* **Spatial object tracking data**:

((

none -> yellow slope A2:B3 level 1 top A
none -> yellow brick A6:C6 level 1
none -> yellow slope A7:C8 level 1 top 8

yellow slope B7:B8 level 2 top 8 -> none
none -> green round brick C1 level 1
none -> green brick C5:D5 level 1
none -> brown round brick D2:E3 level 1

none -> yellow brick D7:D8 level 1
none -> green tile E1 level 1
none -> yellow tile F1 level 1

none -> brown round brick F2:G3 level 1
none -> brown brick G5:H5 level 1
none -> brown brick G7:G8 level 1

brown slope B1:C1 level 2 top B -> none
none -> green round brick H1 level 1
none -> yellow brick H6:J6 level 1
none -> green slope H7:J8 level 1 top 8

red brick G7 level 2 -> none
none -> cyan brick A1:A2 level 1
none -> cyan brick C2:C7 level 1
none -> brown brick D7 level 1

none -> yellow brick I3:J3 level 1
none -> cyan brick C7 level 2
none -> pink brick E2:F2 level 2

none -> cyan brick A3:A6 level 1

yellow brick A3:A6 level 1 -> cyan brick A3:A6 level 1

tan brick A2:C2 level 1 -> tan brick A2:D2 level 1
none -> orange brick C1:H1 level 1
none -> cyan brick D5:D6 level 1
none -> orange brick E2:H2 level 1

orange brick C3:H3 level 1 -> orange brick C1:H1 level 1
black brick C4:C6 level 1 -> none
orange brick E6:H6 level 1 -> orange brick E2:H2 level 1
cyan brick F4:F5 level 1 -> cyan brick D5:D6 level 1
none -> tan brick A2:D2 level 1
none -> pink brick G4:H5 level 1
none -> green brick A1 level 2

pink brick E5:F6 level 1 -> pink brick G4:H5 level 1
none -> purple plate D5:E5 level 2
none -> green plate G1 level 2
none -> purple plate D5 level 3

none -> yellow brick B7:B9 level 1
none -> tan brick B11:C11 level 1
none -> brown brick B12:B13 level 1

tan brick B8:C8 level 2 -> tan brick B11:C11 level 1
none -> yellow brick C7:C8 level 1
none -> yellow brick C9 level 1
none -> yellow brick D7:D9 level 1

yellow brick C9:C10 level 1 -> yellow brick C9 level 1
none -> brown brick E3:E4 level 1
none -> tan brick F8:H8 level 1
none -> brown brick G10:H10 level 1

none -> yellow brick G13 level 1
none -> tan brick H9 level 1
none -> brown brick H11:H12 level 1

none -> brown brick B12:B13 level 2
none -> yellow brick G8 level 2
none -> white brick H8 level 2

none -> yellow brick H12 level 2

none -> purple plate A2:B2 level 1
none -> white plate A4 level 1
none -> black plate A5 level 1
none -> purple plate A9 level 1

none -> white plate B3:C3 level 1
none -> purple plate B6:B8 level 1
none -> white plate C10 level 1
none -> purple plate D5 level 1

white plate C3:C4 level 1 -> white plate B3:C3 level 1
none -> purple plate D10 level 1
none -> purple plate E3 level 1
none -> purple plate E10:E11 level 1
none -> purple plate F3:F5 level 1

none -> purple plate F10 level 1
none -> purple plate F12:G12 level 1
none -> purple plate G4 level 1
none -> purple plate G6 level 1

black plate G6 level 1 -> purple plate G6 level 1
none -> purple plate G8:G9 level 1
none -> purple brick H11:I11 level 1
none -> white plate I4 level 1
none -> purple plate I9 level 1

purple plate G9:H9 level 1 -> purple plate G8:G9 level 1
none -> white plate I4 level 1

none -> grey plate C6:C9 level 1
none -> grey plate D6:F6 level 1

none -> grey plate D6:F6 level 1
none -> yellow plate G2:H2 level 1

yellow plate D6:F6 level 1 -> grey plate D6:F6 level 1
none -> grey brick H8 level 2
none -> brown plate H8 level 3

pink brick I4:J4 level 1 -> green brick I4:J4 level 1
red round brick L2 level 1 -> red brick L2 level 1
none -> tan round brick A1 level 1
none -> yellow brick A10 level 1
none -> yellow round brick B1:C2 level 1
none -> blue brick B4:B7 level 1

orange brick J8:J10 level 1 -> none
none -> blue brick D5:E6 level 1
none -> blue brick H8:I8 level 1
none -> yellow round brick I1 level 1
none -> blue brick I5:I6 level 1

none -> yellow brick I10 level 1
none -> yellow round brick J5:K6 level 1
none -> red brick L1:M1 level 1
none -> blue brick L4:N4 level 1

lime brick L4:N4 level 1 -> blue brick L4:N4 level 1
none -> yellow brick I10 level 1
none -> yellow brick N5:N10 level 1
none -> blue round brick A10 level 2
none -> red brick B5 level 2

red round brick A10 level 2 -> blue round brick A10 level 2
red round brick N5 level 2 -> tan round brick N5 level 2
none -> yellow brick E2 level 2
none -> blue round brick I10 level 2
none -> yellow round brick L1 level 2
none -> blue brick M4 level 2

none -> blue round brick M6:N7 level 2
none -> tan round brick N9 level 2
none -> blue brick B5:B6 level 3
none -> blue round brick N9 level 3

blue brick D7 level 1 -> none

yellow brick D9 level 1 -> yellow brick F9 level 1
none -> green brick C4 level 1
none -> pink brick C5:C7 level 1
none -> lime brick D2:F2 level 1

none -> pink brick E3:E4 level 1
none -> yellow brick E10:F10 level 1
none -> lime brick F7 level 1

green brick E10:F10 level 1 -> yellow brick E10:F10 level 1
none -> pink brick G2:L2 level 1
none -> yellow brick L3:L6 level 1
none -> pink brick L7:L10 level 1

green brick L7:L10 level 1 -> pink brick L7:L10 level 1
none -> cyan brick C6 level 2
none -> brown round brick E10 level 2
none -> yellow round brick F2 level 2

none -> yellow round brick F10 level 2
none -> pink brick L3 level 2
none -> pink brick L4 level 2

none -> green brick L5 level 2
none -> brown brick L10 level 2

))

* **Work to be completed**: Having looked over the entries above, reproduce all of them exactly.

* **Solution for this task**:
none -> yellow slope A2:B3 level 1 top A
none -> yellow brick A6:C6 level 1
none -> yellow slope A7:C8 level 1 top 8

yellow slope B7:B8 level 2 top 8 -> none
none -> green round brick C1 level 1
none -> green brick C5:D5 level 1
none -> brown round brick D2:E3 level 1

none -> yellow brick D7:D8 level 1
none -> green tile E1 level 1
none -> yellow tile F1 level 1

none -> brown round brick F2:G3 level 1
none -> brown brick G5:H5 level 1
none -> brown brick G7:G8 level 1

brown slope B1:C1 level 2 top B -> none
none -> green round brick H1 level 1
none -> yellow brick H6:J6 level 1
none -> green slope H7:J8 level 1 top 8

red brick G7 level 2 -> none
none -> cyan brick A1:A2 level 1
none -> cyan brick C2:C7 level 1
none -> brown brick D7 level 1

none -> yellow brick I3:J3 level 1
none -> cyan brick C7 level 2
none -> pink brick E2:F2 level 2

none -> cyan brick A3:A6 level 1

yellow brick A3:A6 level 1 -> cyan brick A3:A6 level 1

tan brick A2:C2 level 1 -> tan brick A2:D2 level 1
none -> orange brick C1:H1 level 1
none -> cyan brick D5:D6 level 1
none -> orange brick E2:H2 level 1

orange brick C3:H3 level 1 -> orange brick C1:H1 level 1
black brick C4:C6 level 1 -> none
orange brick E6:H6 level 1 -> orange brick E2:H2 level 1
cyan brick F4:F5 level 1 -> cyan brick D5:D6 level 1
none -> tan brick A2:D2 level 1
none -> pink brick G4:H5 level 1
none -> green brick A1 level 2

pink brick E5:F6 level 1 -> pink brick G4:H5 level 1
none -> purple plate D5:E5 level 2
none -> green plate G1 level 2
none -> purple plate D5 level 3

none -> yellow brick B7:B9 level 1
none -> tan brick B11:C11 level 1
none -> brown brick B12:B13 level 1

tan brick B8:C8 level 2 -> tan brick B11:C11 level 1
none -> yellow brick C7:C8 level 1
none -> yellow brick C9 level 1
none -> yellow brick D7:D9 level 1

yellow brick C9:C10 level 1 -> yellow brick C9 level 1
none -> brown brick E3:E4 level 1
none -> tan brick F8:H8 level 1
none -> brown brick G10:H10 level 1

none -> yellow brick G13 level 1
none -> tan brick H9 level 1
none -> brown brick H11:H12 level 1

none -> brown brick B12:B13 level 2
none -> yellow brick G8 level 2
none -> white brick H8 level 2

none -> yellow brick H12 level 2

none -> purple plate A2:B2 level 1
none -> white plate A4 level 1
none -> black plate A5 level 1
none -> purple plate A9 level 1

none -> white plate B3:C3 level 1
none -> purple plate B6:B8 level 1
none -> white plate C10 level 1
none -> purple plate D5 level 1

white plate C3:C4 level 1 -> white plate B3:C3 level 1
none -> purple plate D10 level 1
none -> purple plate E3 level 1
none -> purple plate E10:E11 level 1
none -> purple plate F3:F5 level 1

none -> purple plate F10 level 1
none -> purple plate F12:G12 level 1
none -> purple plate G4 level 1
none -> purple plate G6 level 1

black plate G6 level 1 -> purple plate G6 level 1
none -> purple plate G8:G9 level 1
none -> purple brick H11:I11 level 1
none -> white plate I4 level 1
none -> purple plate I9 level 1

purple plate G9:H9 level 1 -> purple plate G8:G9 level 1
none -> white plate I4 level 1

none -> grey plate C6:C9 level 1
none -> grey plate D6:F6 level 1

none -> grey plate D6:F6 level 1
none -> yellow plate G2:H2 level 1

yellow plate D6:F6 level 1 -> grey plate D6:F6 level 1
none -> grey brick H8 level 2
none -> brown plate H8 level 3

pink brick I4:J4 level 1 -> green brick I4:J4 level 1
red round brick L2 level 1 -> red brick L2 level 1
none -> tan round brick A1 level 1
none -> yellow brick A10 level 1
none -> yellow round brick B1:C2 level 1
none -> blue brick B4:B7 level 1

orange brick J8:J10 level 1 -> none
none -> blue brick D5:E6 level 1
none -> blue brick H8:I8 level 1
none -> yellow round brick I1 level 1
none -> blue brick I5:I6 level 1

none -> yellow brick I10 level 1
none -> yellow round brick J5:K6 level 1
none -> red brick L1:M1 level 1
none -> blue brick L4:N4 level 1

lime brick L4:N4 level 1 -> blue brick L4:N4 level 1
none -> yellow brick I10 level 1
none -> yellow brick N5:N10 level 1
none -> blue round brick A10 level 2
none -> red brick B5 level 2

red round brick A10 level 2 -> blue round brick A10 level 2
red round brick N5 level 2 -> tan round brick N5 level 2
none -> yellow brick E2 level 2
none -> blue round brick I10 level 2
none -> yellow round brick L1 level 2
none -> blue brick M4 level 2

none -> blue round brick M6:N7 level 2
none -> tan round brick N9 level 2
none -> blue brick B5:B6 level 3
none -> blue round brick N9 level 3

blue brick D7 level 1 -> none

yellow brick D9 level 1 -> yellow brick F9 level 1
none -> green brick C4 level 1
none -> pink brick C5:C7 level 1
none -> lime brick D2:F2 level 1

none -> pink brick E3:E4 level 1
none -> yellow brick E10:F10 level 1
none -> lime brick F7 level 1

green brick E10:F10 level 1 -> yellow brick E10:F10 level 1
none -> pink brick G2:L2 level 1
none -> yellow brick L3:L6 level 1
none -> pink brick L7:L10 level 1

green brick L7:L10 level 1 -> pink brick L7:L10 level 1
none -> cyan brick C6 level 2
none -> brown round brick E10 level 2
none -> yellow round brick F2 level 2

none -> yellow round brick F10 level 2
none -> pink brick L3 level 2
none -> pink brick L4 level 2

none -> green brick L5 level 2
none -> brown brick L10 level 2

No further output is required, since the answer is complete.